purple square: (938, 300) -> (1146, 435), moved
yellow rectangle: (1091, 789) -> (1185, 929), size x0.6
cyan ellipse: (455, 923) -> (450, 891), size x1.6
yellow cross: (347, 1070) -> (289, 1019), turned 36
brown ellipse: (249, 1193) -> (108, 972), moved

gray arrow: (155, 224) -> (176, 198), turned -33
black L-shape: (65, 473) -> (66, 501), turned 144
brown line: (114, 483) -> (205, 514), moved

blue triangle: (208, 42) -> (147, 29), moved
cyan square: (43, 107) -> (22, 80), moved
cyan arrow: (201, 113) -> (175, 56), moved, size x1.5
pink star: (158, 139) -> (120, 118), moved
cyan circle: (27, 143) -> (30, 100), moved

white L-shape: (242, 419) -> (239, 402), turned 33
------------------------------------------------
TO DO →
Filter the entries above down to the lines that hold the word "moved", and copy those lines.

RESPONSE FOR THIS EXERCISE →
purple square: (938, 300) -> (1146, 435), moved
brown ellipse: (249, 1193) -> (108, 972), moved
brown line: (114, 483) -> (205, 514), moved
blue triangle: (208, 42) -> (147, 29), moved
cyan square: (43, 107) -> (22, 80), moved
cyan arrow: (201, 113) -> (175, 56), moved, size x1.5
pink star: (158, 139) -> (120, 118), moved
cyan circle: (27, 143) -> (30, 100), moved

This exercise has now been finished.